■ **WHAT YOU HAVE TO DO**:
Retype exactly the lines from the one that contains "The jar (yellow)" through the final line of the material below, and add nothing else.
-- DATASET follows --
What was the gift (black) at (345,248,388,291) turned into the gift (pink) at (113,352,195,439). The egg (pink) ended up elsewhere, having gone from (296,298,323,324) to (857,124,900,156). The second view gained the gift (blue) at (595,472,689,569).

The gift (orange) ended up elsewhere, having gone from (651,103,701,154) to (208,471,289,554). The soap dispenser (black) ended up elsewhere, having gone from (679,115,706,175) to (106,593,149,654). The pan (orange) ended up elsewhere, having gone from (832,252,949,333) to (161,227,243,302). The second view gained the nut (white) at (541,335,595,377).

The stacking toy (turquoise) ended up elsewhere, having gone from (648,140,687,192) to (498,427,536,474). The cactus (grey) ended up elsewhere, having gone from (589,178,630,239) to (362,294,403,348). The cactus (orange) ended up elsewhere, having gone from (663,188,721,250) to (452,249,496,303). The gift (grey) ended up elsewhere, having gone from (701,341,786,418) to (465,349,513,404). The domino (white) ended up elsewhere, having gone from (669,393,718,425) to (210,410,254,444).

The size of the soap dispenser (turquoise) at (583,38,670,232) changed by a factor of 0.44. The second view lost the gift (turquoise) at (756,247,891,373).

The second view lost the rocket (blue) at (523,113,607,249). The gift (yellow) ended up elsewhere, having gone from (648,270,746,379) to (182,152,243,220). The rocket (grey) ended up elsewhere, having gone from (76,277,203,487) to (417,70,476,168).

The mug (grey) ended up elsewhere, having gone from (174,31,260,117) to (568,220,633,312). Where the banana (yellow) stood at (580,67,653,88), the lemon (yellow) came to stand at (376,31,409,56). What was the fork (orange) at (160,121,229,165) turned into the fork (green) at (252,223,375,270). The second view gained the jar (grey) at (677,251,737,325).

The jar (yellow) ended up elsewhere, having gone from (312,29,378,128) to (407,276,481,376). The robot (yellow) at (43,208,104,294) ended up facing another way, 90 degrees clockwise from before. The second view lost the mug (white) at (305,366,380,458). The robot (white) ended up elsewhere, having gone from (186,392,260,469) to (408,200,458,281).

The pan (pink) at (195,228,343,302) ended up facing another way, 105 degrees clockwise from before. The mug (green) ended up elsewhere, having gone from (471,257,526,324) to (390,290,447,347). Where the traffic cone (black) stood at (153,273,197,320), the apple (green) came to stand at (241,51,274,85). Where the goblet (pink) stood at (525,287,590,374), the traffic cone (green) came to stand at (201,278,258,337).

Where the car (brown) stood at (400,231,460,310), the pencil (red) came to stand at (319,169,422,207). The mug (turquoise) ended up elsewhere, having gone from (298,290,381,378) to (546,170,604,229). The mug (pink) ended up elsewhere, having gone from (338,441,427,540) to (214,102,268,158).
-- DATASET concluded --
■ **YOUR RESPONSE**:
The jar (yellow) ended up elsewhere, having gone from (312,29,378,128) to (407,276,481,376). The robot (yellow) at (43,208,104,294) ended up facing another way, 90 degrees clockwise from before. The second view lost the mug (white) at (305,366,380,458). The robot (white) ended up elsewhere, having gone from (186,392,260,469) to (408,200,458,281).

The pan (pink) at (195,228,343,302) ended up facing another way, 105 degrees clockwise from before. The mug (green) ended up elsewhere, having gone from (471,257,526,324) to (390,290,447,347). Where the traffic cone (black) stood at (153,273,197,320), the apple (green) came to stand at (241,51,274,85). Where the goblet (pink) stood at (525,287,590,374), the traffic cone (green) came to stand at (201,278,258,337).

Where the car (brown) stood at (400,231,460,310), the pencil (red) came to stand at (319,169,422,207). The mug (turquoise) ended up elsewhere, having gone from (298,290,381,378) to (546,170,604,229). The mug (pink) ended up elsewhere, having gone from (338,441,427,540) to (214,102,268,158).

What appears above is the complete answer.